→ **WHAT IS NEEDED**
The listing below should be reproduced precisely, except for its images.

---------- INFORMATION SUPPLIED

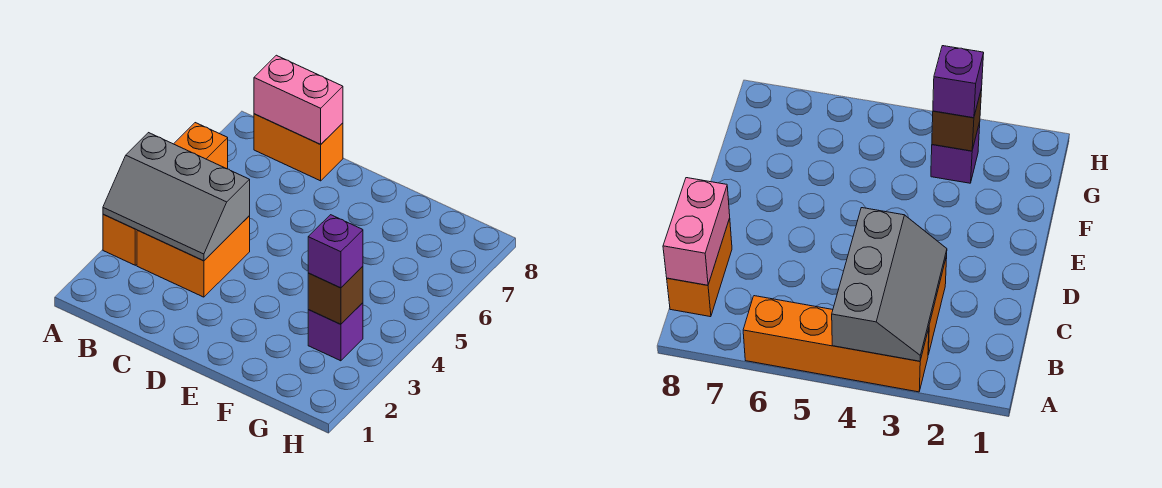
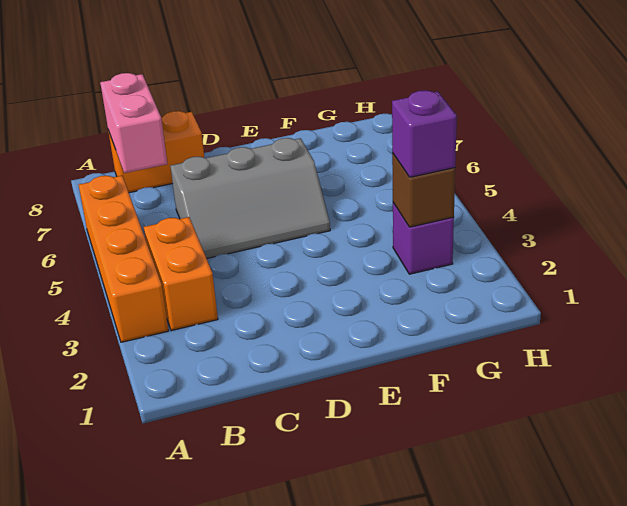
grey slope A3:C4 level 2 top 4 -> grey slope C5:E6 level 1 top 6
orange brick B3:C4 level 1 -> orange brick B3:B4 level 1
pink brick B8:C8 level 2 -> pink brick B7:B8 level 2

--------------------

→ **RESULT FOR THIS EXERCISE**
grey slope A3:C4 level 2 top 4 -> grey slope C5:E6 level 1 top 6
orange brick B3:C4 level 1 -> orange brick B3:B4 level 1
pink brick B8:C8 level 2 -> pink brick B7:B8 level 2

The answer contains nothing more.